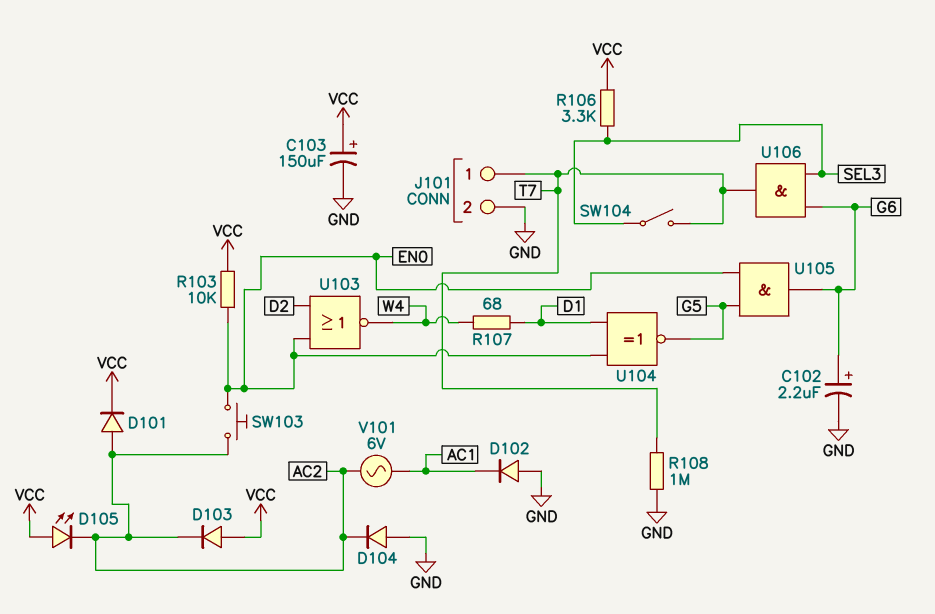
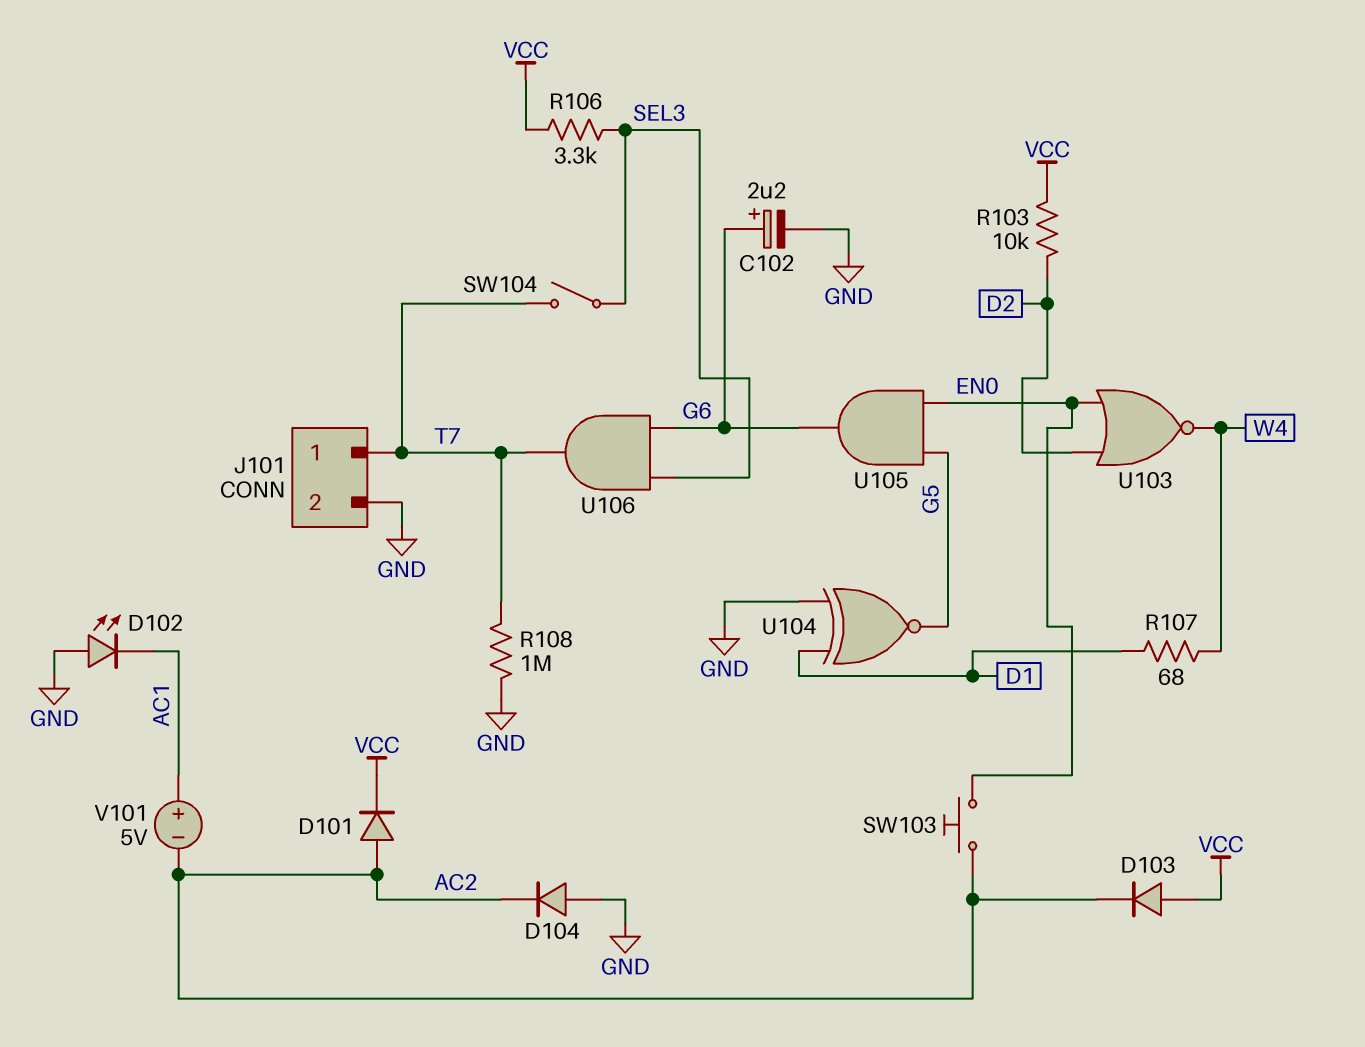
C103: 150uF (plus VCC, minus GND) -> none
D102: diode (A GND, K AC1) -> LED (A GND, K AC1)
D105: LED (A VCC, K AC2) -> none
R103: 10k (EN0, VCC) -> 10k (D2, VCC)
U104: XNOR (in D1, in EN0, out G5) -> XNOR (in D1, in GND, out G5)
V101: AC 6V (AC1, AC2) -> 5V (plus AC1, minus AC2)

Task> Using the data above, tally each line that contains "minus". Write only the total.

Response for this exercise> 2